■ TASK BRIEF
Once the line containing "(101, 156) = (261, 177): none -> black can" is found in the entries below, restate it and each following line word for word, stopping after the line containing "camera: 25 degrees left, 5 degrees up".

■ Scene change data
⁂

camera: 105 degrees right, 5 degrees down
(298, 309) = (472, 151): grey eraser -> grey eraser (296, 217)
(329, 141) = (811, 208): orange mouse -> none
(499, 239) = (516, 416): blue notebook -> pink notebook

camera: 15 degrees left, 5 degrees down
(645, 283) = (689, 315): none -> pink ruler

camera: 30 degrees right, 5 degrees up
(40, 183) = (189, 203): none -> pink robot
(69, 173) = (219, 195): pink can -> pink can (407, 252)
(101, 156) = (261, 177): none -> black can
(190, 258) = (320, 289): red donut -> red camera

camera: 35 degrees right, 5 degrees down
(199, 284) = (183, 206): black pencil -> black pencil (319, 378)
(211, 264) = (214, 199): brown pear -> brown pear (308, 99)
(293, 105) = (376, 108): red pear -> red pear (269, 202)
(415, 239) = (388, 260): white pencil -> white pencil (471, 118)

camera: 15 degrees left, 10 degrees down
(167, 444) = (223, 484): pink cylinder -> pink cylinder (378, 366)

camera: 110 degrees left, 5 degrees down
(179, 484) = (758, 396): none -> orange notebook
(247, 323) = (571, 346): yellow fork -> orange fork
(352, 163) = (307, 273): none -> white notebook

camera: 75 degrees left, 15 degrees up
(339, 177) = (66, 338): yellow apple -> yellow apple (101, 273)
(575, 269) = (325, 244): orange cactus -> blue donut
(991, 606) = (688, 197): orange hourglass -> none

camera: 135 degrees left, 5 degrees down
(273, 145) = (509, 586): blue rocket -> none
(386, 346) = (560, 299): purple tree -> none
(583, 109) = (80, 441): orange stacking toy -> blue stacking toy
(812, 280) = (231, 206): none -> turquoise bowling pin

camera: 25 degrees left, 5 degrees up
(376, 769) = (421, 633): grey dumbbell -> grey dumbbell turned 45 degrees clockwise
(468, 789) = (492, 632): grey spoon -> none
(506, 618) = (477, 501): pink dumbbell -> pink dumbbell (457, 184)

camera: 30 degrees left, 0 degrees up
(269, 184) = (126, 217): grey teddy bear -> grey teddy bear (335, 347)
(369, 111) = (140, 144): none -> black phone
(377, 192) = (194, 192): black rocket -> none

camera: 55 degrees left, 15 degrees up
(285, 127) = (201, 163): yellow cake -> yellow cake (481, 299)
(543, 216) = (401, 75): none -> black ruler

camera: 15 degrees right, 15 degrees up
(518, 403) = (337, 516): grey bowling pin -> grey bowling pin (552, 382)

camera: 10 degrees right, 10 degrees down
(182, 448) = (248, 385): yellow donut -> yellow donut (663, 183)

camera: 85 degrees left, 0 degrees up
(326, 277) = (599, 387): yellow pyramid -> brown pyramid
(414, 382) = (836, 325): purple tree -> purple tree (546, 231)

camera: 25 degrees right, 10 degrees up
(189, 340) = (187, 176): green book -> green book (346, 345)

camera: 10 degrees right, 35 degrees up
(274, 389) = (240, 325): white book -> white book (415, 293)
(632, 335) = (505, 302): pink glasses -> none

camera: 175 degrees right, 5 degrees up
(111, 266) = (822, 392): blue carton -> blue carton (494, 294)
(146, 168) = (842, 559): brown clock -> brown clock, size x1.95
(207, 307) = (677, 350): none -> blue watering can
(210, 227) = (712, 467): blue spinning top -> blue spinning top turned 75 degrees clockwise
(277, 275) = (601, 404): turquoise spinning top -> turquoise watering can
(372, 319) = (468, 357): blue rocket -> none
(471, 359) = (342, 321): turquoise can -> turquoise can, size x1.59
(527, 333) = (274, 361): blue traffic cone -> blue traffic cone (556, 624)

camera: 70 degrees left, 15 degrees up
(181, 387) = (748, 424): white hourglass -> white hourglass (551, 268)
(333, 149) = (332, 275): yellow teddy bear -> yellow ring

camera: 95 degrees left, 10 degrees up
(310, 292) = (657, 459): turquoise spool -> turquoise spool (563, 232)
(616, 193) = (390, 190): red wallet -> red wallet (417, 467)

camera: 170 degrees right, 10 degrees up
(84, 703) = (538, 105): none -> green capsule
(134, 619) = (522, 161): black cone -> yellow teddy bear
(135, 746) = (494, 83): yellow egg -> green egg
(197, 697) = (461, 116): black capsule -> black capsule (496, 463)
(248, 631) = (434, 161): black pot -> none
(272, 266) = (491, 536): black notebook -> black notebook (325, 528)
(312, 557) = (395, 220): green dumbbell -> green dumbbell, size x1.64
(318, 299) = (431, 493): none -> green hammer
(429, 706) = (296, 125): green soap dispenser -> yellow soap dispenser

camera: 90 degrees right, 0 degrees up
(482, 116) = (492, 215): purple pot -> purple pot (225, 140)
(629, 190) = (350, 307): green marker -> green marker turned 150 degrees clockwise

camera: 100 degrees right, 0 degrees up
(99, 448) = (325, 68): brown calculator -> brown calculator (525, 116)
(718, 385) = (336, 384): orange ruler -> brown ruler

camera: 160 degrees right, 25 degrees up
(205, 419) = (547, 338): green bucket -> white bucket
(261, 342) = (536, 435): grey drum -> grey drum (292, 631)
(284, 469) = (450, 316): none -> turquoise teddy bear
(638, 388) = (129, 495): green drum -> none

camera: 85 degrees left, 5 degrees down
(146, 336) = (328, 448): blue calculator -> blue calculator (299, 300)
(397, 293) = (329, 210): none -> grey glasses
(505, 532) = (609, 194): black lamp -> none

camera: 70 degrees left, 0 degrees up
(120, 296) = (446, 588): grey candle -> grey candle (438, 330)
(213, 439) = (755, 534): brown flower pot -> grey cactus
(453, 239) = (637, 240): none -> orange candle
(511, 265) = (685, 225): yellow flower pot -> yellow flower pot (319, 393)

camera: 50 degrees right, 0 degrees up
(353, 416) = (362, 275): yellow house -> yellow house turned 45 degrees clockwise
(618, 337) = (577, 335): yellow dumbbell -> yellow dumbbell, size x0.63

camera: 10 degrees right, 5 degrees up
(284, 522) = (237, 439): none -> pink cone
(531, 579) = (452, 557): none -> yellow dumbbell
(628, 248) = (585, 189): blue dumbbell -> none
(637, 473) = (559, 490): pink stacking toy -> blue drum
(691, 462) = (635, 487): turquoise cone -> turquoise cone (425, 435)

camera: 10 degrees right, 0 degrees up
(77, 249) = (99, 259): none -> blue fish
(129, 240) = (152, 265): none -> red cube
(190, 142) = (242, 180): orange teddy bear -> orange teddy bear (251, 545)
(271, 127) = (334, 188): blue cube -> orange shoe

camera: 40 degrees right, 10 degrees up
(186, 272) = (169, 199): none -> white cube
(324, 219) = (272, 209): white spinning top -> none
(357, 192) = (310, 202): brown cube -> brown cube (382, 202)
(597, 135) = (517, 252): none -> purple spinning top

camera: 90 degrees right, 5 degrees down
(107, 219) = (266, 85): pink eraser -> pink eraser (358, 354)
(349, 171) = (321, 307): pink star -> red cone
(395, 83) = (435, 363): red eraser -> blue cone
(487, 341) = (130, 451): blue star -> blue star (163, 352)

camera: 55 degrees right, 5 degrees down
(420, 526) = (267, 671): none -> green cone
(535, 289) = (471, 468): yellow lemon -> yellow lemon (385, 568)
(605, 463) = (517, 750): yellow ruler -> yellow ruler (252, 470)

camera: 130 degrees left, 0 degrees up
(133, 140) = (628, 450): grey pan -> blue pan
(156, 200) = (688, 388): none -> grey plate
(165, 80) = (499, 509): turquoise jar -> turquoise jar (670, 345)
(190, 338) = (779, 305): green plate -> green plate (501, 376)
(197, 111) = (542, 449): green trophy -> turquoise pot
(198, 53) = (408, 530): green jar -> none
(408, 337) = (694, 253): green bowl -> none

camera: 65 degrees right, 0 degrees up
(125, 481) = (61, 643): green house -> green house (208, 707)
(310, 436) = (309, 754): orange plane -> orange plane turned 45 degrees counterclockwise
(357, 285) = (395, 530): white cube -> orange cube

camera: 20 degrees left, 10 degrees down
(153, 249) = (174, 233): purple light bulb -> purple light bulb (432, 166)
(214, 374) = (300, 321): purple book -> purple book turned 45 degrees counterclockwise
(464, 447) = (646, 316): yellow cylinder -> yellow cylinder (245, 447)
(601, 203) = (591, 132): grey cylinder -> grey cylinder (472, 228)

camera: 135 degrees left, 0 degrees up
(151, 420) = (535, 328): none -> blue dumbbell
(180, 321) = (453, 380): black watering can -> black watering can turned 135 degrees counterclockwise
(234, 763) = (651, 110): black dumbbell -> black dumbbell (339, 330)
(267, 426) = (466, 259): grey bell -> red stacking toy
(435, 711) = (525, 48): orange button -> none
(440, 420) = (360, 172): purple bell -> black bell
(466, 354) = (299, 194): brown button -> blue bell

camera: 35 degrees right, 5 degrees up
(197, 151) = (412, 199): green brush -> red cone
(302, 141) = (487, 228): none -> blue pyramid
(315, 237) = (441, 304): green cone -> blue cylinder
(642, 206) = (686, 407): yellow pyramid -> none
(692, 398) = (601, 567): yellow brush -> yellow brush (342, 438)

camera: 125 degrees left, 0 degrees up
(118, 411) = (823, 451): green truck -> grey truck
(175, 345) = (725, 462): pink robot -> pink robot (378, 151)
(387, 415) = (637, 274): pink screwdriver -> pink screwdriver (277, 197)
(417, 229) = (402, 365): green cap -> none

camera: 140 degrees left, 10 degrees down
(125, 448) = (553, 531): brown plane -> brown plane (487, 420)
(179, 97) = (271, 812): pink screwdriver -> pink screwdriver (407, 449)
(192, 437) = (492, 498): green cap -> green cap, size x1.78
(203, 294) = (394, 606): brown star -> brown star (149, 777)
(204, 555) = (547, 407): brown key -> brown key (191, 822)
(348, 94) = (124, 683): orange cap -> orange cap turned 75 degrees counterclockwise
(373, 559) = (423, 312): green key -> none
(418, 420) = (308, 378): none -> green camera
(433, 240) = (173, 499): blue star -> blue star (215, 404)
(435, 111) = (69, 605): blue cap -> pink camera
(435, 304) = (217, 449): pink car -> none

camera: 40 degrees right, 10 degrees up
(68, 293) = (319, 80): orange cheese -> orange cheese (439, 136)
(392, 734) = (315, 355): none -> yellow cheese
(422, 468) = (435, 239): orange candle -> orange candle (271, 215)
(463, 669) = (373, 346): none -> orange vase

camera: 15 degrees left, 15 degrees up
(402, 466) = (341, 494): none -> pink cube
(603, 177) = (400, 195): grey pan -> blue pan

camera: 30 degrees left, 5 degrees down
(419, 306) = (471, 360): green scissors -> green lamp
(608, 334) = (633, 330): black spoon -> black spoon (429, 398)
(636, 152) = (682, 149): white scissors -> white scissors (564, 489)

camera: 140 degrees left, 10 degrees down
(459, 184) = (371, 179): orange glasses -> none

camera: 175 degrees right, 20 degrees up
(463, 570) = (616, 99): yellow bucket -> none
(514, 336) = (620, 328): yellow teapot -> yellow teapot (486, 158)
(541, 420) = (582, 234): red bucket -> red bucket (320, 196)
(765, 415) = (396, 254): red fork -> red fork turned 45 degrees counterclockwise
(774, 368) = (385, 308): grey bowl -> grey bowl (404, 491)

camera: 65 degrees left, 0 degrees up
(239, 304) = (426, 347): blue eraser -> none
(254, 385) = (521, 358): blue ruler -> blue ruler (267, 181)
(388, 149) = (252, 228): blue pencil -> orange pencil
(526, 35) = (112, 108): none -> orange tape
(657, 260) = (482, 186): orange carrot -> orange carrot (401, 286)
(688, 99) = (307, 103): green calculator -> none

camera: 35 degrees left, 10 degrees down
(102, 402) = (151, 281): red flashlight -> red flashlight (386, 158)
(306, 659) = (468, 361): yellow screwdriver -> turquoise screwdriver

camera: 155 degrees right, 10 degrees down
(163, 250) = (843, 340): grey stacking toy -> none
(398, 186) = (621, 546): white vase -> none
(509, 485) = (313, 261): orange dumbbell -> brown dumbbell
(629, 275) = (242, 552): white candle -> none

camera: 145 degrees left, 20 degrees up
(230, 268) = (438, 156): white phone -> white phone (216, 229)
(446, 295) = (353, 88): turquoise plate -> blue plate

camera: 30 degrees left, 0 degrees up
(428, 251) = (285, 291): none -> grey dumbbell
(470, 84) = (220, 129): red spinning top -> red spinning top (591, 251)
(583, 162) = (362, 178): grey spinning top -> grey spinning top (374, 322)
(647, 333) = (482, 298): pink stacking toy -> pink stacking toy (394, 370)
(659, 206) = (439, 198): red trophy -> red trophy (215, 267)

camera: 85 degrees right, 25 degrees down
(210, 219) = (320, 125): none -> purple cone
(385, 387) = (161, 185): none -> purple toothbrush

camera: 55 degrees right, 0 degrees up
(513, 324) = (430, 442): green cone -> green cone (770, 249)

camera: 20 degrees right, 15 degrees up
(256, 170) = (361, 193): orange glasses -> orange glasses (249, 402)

⁂

■ TASK SOLUTION
(101, 156) = (261, 177): none -> black can
(190, 258) = (320, 289): red donut -> red camera

camera: 35 degrees right, 5 degrees down
(199, 284) = (183, 206): black pencil -> black pencil (319, 378)
(211, 264) = (214, 199): brown pear -> brown pear (308, 99)
(293, 105) = (376, 108): red pear -> red pear (269, 202)
(415, 239) = (388, 260): white pencil -> white pencil (471, 118)

camera: 15 degrees left, 10 degrees down
(167, 444) = (223, 484): pink cylinder -> pink cylinder (378, 366)

camera: 110 degrees left, 5 degrees down
(179, 484) = (758, 396): none -> orange notebook
(247, 323) = (571, 346): yellow fork -> orange fork
(352, 163) = (307, 273): none -> white notebook

camera: 75 degrees left, 15 degrees up
(339, 177) = (66, 338): yellow apple -> yellow apple (101, 273)
(575, 269) = (325, 244): orange cactus -> blue donut
(991, 606) = (688, 197): orange hourglass -> none

camera: 135 degrees left, 5 degrees down
(273, 145) = (509, 586): blue rocket -> none
(386, 346) = (560, 299): purple tree -> none
(583, 109) = (80, 441): orange stacking toy -> blue stacking toy
(812, 280) = (231, 206): none -> turquoise bowling pin

camera: 25 degrees left, 5 degrees up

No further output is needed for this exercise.